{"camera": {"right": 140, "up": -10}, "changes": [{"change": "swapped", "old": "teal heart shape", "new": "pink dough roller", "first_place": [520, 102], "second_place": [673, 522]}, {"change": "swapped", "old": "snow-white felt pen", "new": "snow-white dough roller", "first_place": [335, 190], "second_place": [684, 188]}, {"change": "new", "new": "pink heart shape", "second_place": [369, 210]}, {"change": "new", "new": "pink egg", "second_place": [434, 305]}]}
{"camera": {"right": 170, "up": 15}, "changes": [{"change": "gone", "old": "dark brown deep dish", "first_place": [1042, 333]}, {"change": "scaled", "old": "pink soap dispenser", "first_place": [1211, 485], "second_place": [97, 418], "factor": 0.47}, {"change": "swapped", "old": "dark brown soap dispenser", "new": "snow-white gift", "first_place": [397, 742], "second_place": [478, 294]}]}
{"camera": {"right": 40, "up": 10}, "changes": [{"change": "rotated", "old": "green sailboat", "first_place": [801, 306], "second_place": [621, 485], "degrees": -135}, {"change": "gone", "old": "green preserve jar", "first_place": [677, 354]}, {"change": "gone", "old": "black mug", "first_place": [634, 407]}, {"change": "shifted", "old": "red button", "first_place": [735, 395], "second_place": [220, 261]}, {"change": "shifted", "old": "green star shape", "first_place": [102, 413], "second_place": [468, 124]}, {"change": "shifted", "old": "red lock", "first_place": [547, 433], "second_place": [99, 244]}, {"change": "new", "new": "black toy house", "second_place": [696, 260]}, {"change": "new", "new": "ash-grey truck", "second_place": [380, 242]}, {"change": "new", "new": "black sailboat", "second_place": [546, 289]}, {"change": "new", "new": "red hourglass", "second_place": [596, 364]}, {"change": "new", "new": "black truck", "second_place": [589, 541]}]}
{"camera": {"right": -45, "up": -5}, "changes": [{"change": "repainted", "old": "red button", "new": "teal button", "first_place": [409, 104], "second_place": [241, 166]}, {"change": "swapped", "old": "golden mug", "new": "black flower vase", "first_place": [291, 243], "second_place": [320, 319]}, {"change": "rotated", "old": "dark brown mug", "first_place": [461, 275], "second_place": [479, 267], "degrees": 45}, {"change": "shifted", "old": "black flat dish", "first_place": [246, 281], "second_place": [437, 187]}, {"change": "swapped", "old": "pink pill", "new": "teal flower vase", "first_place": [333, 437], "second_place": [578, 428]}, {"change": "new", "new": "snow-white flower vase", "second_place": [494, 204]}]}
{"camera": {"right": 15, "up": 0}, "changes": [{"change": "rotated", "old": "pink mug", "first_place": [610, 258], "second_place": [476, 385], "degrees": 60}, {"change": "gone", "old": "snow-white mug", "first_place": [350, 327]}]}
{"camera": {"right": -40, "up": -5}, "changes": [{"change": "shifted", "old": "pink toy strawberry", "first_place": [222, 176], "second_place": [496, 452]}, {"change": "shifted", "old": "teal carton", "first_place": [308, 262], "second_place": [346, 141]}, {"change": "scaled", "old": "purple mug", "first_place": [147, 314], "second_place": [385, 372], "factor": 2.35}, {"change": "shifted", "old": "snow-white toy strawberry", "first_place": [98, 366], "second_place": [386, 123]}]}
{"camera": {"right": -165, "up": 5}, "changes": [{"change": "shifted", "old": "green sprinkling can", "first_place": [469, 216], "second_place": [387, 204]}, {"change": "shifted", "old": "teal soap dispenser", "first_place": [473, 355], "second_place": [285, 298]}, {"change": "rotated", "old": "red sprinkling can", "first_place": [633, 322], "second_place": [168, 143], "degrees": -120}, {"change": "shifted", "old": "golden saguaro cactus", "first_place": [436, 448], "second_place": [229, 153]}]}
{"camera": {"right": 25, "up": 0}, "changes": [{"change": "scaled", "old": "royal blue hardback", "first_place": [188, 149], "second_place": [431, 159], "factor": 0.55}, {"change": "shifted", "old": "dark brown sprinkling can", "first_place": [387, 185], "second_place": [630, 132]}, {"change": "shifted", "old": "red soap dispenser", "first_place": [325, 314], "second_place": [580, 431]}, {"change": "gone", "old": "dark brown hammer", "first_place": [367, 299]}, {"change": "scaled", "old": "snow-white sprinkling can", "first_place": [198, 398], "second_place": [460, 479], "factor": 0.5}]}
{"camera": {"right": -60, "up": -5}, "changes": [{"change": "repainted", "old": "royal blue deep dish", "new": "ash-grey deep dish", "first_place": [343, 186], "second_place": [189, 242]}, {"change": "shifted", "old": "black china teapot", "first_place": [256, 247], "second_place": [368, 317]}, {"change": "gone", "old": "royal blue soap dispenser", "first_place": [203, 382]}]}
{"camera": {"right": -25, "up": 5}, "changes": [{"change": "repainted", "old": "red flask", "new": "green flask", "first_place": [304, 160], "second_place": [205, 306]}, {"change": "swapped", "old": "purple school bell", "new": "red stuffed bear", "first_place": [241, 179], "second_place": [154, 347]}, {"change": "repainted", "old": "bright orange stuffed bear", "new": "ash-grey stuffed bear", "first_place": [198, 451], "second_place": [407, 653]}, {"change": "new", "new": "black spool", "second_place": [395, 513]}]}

□ □ □ □ □ □ □

→ The task:
The whole set of records needs to be written out exactly.

→ The completed task:
{"camera": {"right": 140, "up": -10}, "changes": [{"change": "swapped", "old": "teal heart shape", "new": "pink dough roller", "first_place": [520, 102], "second_place": [673, 522]}, {"change": "swapped", "old": "snow-white felt pen", "new": "snow-white dough roller", "first_place": [335, 190], "second_place": [684, 188]}, {"change": "new", "new": "pink heart shape", "second_place": [369, 210]}, {"change": "new", "new": "pink egg", "second_place": [434, 305]}]}
{"camera": {"right": 170, "up": 15}, "changes": [{"change": "gone", "old": "dark brown deep dish", "first_place": [1042, 333]}, {"change": "scaled", "old": "pink soap dispenser", "first_place": [1211, 485], "second_place": [97, 418], "factor": 0.47}, {"change": "swapped", "old": "dark brown soap dispenser", "new": "snow-white gift", "first_place": [397, 742], "second_place": [478, 294]}]}
{"camera": {"right": 40, "up": 10}, "changes": [{"change": "rotated", "old": "green sailboat", "first_place": [801, 306], "second_place": [621, 485], "degrees": -135}, {"change": "gone", "old": "green preserve jar", "first_place": [677, 354]}, {"change": "gone", "old": "black mug", "first_place": [634, 407]}, {"change": "shifted", "old": "red button", "first_place": [735, 395], "second_place": [220, 261]}, {"change": "shifted", "old": "green star shape", "first_place": [102, 413], "second_place": [468, 124]}, {"change": "shifted", "old": "red lock", "first_place": [547, 433], "second_place": [99, 244]}, {"change": "new", "new": "black toy house", "second_place": [696, 260]}, {"change": "new", "new": "ash-grey truck", "second_place": [380, 242]}, {"change": "new", "new": "black sailboat", "second_place": [546, 289]}, {"change": "new", "new": "red hourglass", "second_place": [596, 364]}, {"change": "new", "new": "black truck", "second_place": [589, 541]}]}
{"camera": {"right": -45, "up": -5}, "changes": [{"change": "repainted", "old": "red button", "new": "teal button", "first_place": [409, 104], "second_place": [241, 166]}, {"change": "swapped", "old": "golden mug", "new": "black flower vase", "first_place": [291, 243], "second_place": [320, 319]}, {"change": "rotated", "old": "dark brown mug", "first_place": [461, 275], "second_place": [479, 267], "degrees": 45}, {"change": "shifted", "old": "black flat dish", "first_place": [246, 281], "second_place": [437, 187]}, {"change": "swapped", "old": "pink pill", "new": "teal flower vase", "first_place": [333, 437], "second_place": [578, 428]}, {"change": "new", "new": "snow-white flower vase", "second_place": [494, 204]}]}
{"camera": {"right": 15, "up": 0}, "changes": [{"change": "rotated", "old": "pink mug", "first_place": [610, 258], "second_place": [476, 385], "degrees": 60}, {"change": "gone", "old": "snow-white mug", "first_place": [350, 327]}]}
{"camera": {"right": -40, "up": -5}, "changes": [{"change": "shifted", "old": "pink toy strawberry", "first_place": [222, 176], "second_place": [496, 452]}, {"change": "shifted", "old": "teal carton", "first_place": [308, 262], "second_place": [346, 141]}, {"change": "scaled", "old": "purple mug", "first_place": [147, 314], "second_place": [385, 372], "factor": 2.35}, {"change": "shifted", "old": "snow-white toy strawberry", "first_place": [98, 366], "second_place": [386, 123]}]}
{"camera": {"right": -165, "up": 5}, "changes": [{"change": "shifted", "old": "green sprinkling can", "first_place": [469, 216], "second_place": [387, 204]}, {"change": "shifted", "old": "teal soap dispenser", "first_place": [473, 355], "second_place": [285, 298]}, {"change": "rotated", "old": "red sprinkling can", "first_place": [633, 322], "second_place": [168, 143], "degrees": -120}, {"change": "shifted", "old": "golden saguaro cactus", "first_place": [436, 448], "second_place": [229, 153]}]}
{"camera": {"right": 25, "up": 0}, "changes": [{"change": "scaled", "old": "royal blue hardback", "first_place": [188, 149], "second_place": [431, 159], "factor": 0.55}, {"change": "shifted", "old": "dark brown sprinkling can", "first_place": [387, 185], "second_place": [630, 132]}, {"change": "shifted", "old": "red soap dispenser", "first_place": [325, 314], "second_place": [580, 431]}, {"change": "gone", "old": "dark brown hammer", "first_place": [367, 299]}, {"change": "scaled", "old": "snow-white sprinkling can", "first_place": [198, 398], "second_place": [460, 479], "factor": 0.5}]}
{"camera": {"right": -60, "up": -5}, "changes": [{"change": "repainted", "old": "royal blue deep dish", "new": "ash-grey deep dish", "first_place": [343, 186], "second_place": [189, 242]}, {"change": "shifted", "old": "black china teapot", "first_place": [256, 247], "second_place": [368, 317]}, {"change": "gone", "old": "royal blue soap dispenser", "first_place": [203, 382]}]}
{"camera": {"right": -25, "up": 5}, "changes": [{"change": "repainted", "old": "red flask", "new": "green flask", "first_place": [304, 160], "second_place": [205, 306]}, {"change": "swapped", "old": "purple school bell", "new": "red stuffed bear", "first_place": [241, 179], "second_place": [154, 347]}, {"change": "repainted", "old": "bright orange stuffed bear", "new": "ash-grey stuffed bear", "first_place": [198, 451], "second_place": [407, 653]}, {"change": "new", "new": "black spool", "second_place": [395, 513]}]}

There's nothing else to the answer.